EXERCISE GOAL →
Only one stretch of the data below is wanted: the lines starting at the one with "purple semicircle: (86, 121)" and ending at the one with "gray L-shape: (678, 1194)", both included, given again exactly.

━━━━━ EXERCISE MATERIAL

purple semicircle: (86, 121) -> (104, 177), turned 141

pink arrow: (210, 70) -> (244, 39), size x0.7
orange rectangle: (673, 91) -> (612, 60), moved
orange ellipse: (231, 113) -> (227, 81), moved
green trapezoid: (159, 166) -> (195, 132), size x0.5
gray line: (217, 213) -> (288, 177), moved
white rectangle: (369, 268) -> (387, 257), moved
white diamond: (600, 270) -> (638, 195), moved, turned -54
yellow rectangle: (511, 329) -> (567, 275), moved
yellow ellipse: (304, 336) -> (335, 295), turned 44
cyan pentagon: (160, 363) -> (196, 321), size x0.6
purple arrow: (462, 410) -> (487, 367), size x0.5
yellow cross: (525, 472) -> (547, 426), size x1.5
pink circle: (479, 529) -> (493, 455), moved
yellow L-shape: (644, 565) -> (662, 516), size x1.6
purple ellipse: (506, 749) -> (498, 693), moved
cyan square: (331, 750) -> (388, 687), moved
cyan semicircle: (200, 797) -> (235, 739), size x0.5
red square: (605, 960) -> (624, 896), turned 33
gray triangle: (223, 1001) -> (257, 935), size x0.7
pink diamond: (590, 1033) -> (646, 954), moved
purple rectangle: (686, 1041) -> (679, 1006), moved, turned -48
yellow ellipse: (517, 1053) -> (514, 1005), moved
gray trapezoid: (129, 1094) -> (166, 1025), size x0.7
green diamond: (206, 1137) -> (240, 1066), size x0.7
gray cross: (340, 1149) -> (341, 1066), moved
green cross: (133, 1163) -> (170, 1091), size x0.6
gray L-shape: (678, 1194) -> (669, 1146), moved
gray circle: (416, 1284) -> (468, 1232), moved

━━━━━━━━━━
━━━━━ EXERCISE MATERIAL

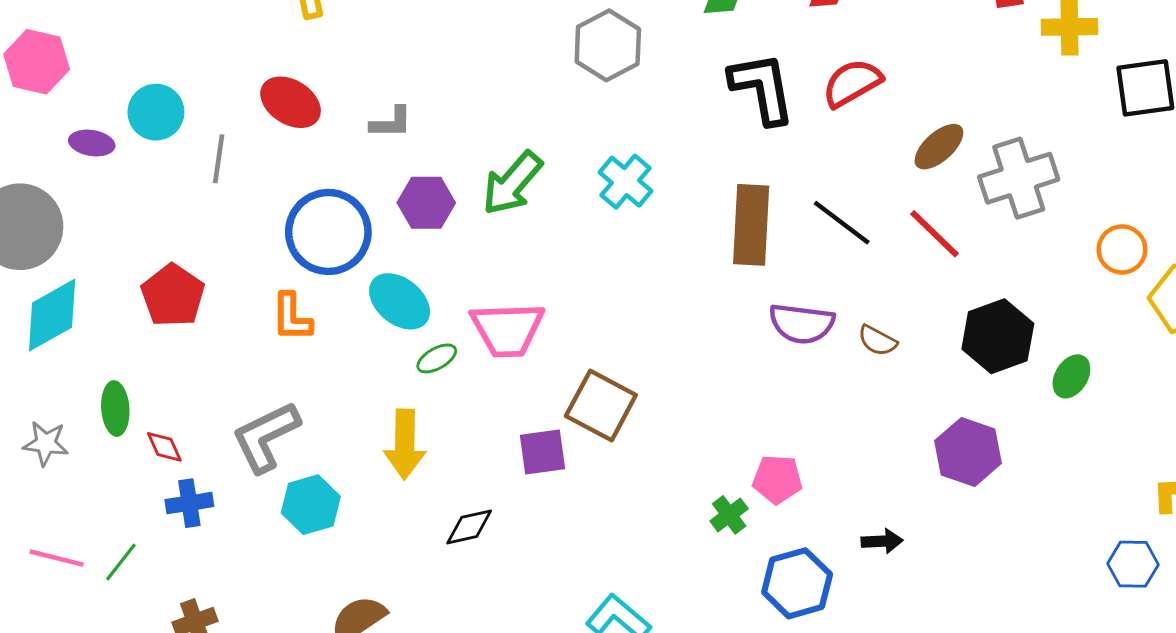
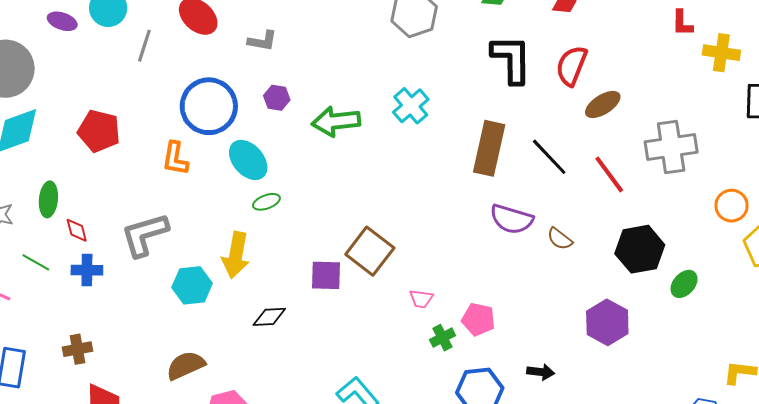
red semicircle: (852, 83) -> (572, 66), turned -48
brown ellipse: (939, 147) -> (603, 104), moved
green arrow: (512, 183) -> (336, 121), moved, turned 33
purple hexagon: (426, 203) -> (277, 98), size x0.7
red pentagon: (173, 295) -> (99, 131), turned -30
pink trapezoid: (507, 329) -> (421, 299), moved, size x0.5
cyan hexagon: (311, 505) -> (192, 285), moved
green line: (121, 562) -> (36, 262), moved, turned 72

━━━━━━━━━━

TASK RESPONSE →
purple semicircle: (86, 121) -> (104, 177), turned 141

pink arrow: (210, 70) -> (244, 39), size x0.7
orange rectangle: (673, 91) -> (612, 60), moved
orange ellipse: (231, 113) -> (227, 81), moved
green trapezoid: (159, 166) -> (195, 132), size x0.5
gray line: (217, 213) -> (288, 177), moved
white rectangle: (369, 268) -> (387, 257), moved
white diamond: (600, 270) -> (638, 195), moved, turned -54
yellow rectangle: (511, 329) -> (567, 275), moved
yellow ellipse: (304, 336) -> (335, 295), turned 44
cyan pentagon: (160, 363) -> (196, 321), size x0.6
purple arrow: (462, 410) -> (487, 367), size x0.5
yellow cross: (525, 472) -> (547, 426), size x1.5
pink circle: (479, 529) -> (493, 455), moved
yellow L-shape: (644, 565) -> (662, 516), size x1.6
purple ellipse: (506, 749) -> (498, 693), moved
cyan square: (331, 750) -> (388, 687), moved
cyan semicircle: (200, 797) -> (235, 739), size x0.5
red square: (605, 960) -> (624, 896), turned 33
gray triangle: (223, 1001) -> (257, 935), size x0.7
pink diamond: (590, 1033) -> (646, 954), moved
purple rectangle: (686, 1041) -> (679, 1006), moved, turned -48
yellow ellipse: (517, 1053) -> (514, 1005), moved
gray trapezoid: (129, 1094) -> (166, 1025), size x0.7
green diamond: (206, 1137) -> (240, 1066), size x0.7
gray cross: (340, 1149) -> (341, 1066), moved
green cross: (133, 1163) -> (170, 1091), size x0.6
gray L-shape: (678, 1194) -> (669, 1146), moved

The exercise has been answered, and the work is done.